• **Prompt**
Scan the listing beneath this sentence. Report each line with the word "brown".

• **Recorded data**
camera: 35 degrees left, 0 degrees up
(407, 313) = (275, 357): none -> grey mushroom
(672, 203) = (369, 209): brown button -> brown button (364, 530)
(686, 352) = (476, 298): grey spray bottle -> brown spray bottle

* * *

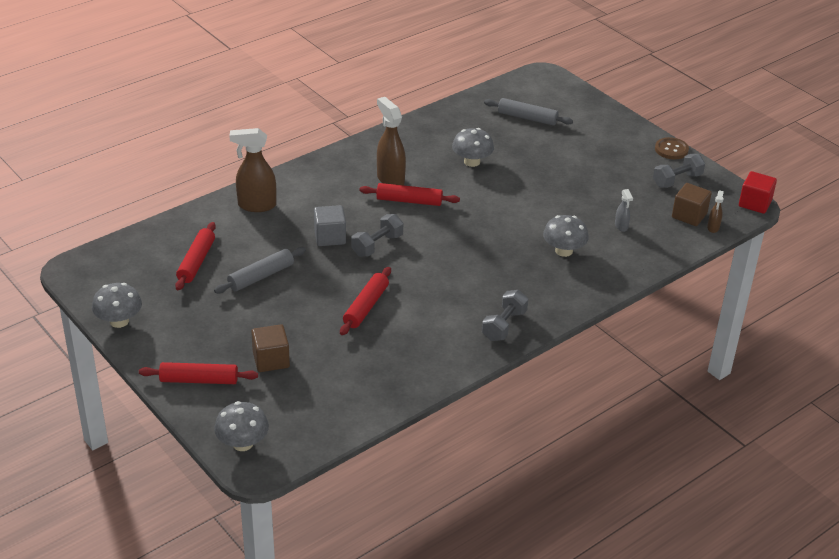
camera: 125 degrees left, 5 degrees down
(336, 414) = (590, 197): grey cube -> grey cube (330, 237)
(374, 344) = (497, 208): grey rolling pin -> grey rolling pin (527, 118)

• **Task solution**
(672, 203) = (369, 209): brown button -> brown button (364, 530)
(686, 352) = (476, 298): grey spray bottle -> brown spray bottle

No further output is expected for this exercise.